=== Begin Enclosure ===

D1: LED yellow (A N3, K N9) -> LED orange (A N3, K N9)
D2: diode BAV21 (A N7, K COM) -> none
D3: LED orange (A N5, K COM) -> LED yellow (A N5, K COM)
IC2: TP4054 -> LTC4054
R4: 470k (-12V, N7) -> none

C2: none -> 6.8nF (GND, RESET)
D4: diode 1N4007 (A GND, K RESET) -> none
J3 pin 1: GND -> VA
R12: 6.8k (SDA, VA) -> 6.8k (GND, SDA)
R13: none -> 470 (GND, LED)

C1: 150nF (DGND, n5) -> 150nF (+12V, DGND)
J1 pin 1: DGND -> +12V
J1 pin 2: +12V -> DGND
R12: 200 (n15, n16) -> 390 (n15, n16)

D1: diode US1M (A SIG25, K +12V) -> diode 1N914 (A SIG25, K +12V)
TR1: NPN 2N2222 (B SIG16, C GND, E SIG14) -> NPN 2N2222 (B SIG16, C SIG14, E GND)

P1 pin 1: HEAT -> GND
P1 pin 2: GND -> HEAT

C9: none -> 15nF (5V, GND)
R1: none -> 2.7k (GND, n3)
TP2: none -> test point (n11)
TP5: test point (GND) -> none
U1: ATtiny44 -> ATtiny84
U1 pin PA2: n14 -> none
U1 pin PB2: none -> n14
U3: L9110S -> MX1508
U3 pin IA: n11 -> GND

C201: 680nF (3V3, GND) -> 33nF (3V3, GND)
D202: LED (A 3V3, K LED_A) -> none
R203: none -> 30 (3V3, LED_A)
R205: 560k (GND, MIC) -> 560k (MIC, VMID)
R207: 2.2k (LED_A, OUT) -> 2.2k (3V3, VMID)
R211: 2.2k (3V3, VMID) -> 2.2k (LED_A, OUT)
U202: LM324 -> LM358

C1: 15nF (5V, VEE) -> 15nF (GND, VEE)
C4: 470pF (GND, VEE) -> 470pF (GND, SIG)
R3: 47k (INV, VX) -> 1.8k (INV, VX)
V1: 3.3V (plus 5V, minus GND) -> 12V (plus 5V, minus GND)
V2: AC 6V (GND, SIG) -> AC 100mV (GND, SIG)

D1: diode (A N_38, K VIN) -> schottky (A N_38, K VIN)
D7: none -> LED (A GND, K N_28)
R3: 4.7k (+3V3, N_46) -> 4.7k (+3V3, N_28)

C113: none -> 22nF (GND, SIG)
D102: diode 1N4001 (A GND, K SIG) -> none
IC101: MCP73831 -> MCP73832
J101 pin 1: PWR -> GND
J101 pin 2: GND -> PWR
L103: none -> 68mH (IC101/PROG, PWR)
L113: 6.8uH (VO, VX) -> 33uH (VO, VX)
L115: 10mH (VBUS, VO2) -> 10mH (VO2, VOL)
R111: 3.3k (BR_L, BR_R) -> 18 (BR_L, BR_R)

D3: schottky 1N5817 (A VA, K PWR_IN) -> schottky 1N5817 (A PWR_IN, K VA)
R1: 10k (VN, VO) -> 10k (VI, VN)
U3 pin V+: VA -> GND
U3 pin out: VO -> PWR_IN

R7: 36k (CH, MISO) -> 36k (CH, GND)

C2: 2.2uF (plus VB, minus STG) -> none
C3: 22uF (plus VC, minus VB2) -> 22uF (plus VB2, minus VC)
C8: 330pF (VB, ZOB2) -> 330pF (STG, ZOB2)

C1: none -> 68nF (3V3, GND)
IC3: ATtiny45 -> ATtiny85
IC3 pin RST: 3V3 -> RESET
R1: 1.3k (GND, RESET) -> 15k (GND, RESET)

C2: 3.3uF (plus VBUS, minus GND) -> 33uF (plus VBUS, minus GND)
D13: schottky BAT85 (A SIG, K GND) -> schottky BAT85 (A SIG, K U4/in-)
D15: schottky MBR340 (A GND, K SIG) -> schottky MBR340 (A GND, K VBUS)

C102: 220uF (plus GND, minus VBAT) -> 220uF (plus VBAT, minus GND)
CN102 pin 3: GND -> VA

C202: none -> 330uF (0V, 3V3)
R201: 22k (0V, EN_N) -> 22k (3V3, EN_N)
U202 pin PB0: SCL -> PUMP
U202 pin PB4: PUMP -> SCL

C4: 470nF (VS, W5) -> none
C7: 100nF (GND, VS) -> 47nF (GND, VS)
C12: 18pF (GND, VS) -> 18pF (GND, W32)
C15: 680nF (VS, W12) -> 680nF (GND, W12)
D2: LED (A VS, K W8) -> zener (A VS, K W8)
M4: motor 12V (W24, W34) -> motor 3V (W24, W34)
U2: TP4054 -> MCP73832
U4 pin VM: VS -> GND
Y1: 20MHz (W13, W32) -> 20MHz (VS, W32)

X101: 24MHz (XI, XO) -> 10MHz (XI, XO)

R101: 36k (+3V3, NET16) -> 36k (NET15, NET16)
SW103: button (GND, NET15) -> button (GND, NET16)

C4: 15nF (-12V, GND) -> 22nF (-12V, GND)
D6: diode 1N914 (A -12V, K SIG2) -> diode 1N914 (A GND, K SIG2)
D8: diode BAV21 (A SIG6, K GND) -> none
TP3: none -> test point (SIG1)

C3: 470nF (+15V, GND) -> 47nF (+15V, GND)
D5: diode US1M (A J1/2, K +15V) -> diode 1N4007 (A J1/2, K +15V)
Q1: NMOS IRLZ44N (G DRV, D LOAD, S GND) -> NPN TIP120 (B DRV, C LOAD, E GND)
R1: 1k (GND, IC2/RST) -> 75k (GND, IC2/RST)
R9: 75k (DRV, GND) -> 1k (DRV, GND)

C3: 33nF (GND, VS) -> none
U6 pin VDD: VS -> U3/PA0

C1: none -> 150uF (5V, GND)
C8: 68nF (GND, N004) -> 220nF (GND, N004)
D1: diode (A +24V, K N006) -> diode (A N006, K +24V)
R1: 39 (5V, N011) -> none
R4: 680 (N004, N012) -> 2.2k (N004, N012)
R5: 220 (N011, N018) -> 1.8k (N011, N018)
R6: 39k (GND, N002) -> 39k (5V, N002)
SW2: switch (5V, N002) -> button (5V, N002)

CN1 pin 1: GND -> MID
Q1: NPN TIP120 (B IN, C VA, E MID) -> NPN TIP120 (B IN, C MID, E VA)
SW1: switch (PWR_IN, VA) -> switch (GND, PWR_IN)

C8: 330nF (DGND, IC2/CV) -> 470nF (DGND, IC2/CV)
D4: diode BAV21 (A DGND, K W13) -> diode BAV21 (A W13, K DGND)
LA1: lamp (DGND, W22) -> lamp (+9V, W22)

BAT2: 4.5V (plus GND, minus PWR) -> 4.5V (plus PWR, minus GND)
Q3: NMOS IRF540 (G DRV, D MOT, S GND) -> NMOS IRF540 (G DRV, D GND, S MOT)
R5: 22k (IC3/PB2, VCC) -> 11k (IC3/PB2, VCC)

=== End Enclosure ===

Task = In the entries above, the lines between the one holding "R205: 560k (GND, MIC) -> 560k (MIC, VMID)" and the one holding "R7: 36k (CH, MISO) -> 36k (CH, GND)", inclusive, are to be printed exactly as written, and those alone.

Your response =
R205: 560k (GND, MIC) -> 560k (MIC, VMID)
R207: 2.2k (LED_A, OUT) -> 2.2k (3V3, VMID)
R211: 2.2k (3V3, VMID) -> 2.2k (LED_A, OUT)
U202: LM324 -> LM358

C1: 15nF (5V, VEE) -> 15nF (GND, VEE)
C4: 470pF (GND, VEE) -> 470pF (GND, SIG)
R3: 47k (INV, VX) -> 1.8k (INV, VX)
V1: 3.3V (plus 5V, minus GND) -> 12V (plus 5V, minus GND)
V2: AC 6V (GND, SIG) -> AC 100mV (GND, SIG)

D1: diode (A N_38, K VIN) -> schottky (A N_38, K VIN)
D7: none -> LED (A GND, K N_28)
R3: 4.7k (+3V3, N_46) -> 4.7k (+3V3, N_28)

C113: none -> 22nF (GND, SIG)
D102: diode 1N4001 (A GND, K SIG) -> none
IC101: MCP73831 -> MCP73832
J101 pin 1: PWR -> GND
J101 pin 2: GND -> PWR
L103: none -> 68mH (IC101/PROG, PWR)
L113: 6.8uH (VO, VX) -> 33uH (VO, VX)
L115: 10mH (VBUS, VO2) -> 10mH (VO2, VOL)
R111: 3.3k (BR_L, BR_R) -> 18 (BR_L, BR_R)

D3: schottky 1N5817 (A VA, K PWR_IN) -> schottky 1N5817 (A PWR_IN, K VA)
R1: 10k (VN, VO) -> 10k (VI, VN)
U3 pin V+: VA -> GND
U3 pin out: VO -> PWR_IN

R7: 36k (CH, MISO) -> 36k (CH, GND)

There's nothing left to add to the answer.